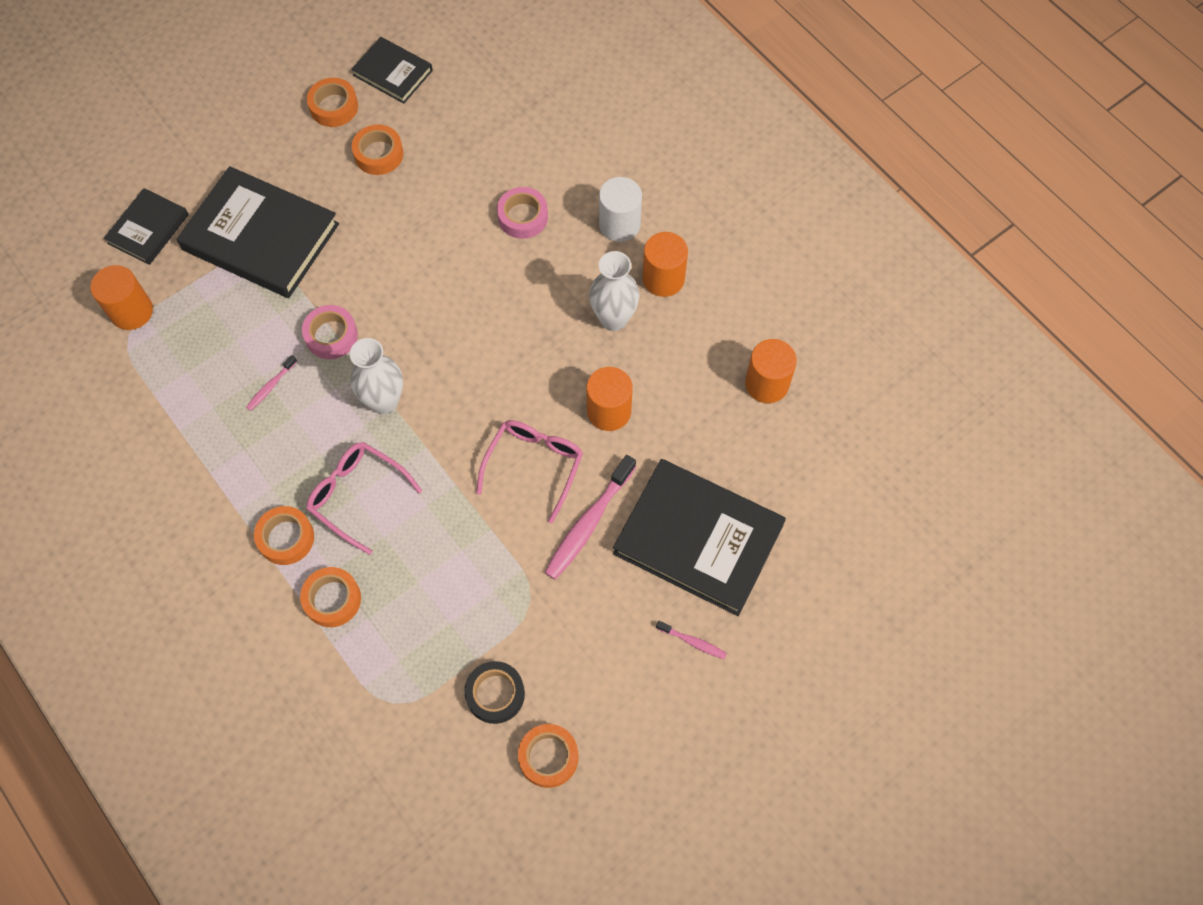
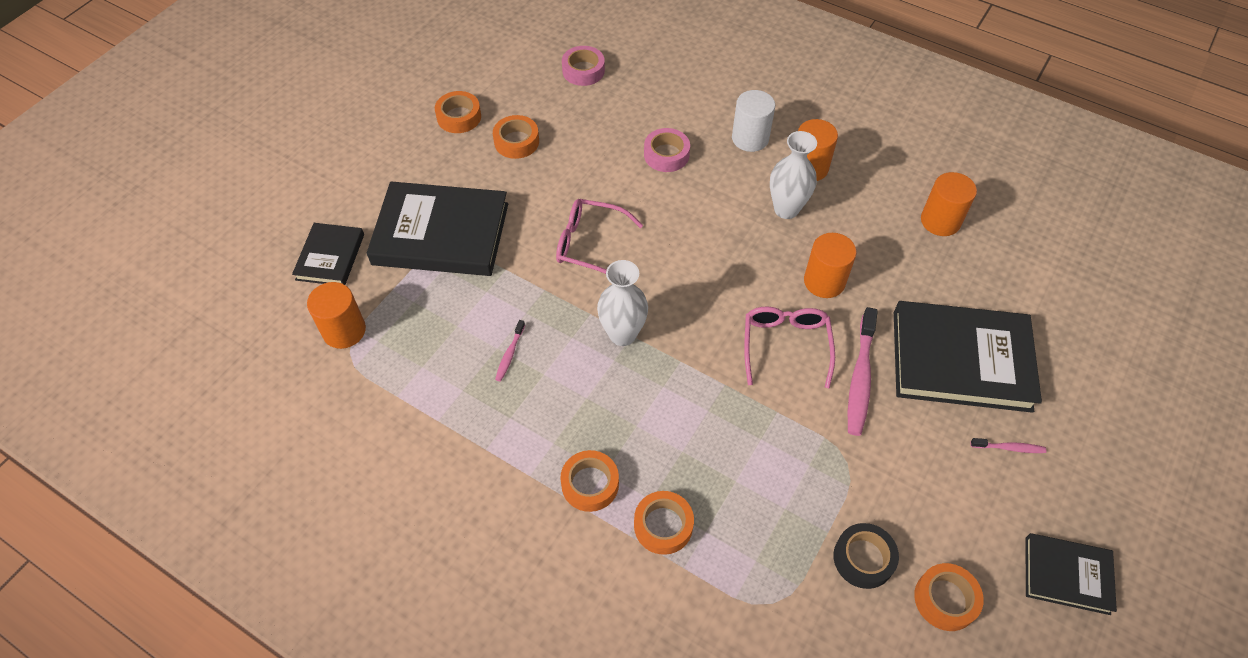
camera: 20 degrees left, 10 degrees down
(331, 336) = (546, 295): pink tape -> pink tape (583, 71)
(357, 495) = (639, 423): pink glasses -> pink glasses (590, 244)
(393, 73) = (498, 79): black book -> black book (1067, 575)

[What is needed] With the pictures removed, return the full listing exactly as given.

[Answer section]
camera: 20 degrees left, 10 degrees down
(331, 336) = (546, 295): pink tape -> pink tape (583, 71)
(357, 495) = (639, 423): pink glasses -> pink glasses (590, 244)
(393, 73) = (498, 79): black book -> black book (1067, 575)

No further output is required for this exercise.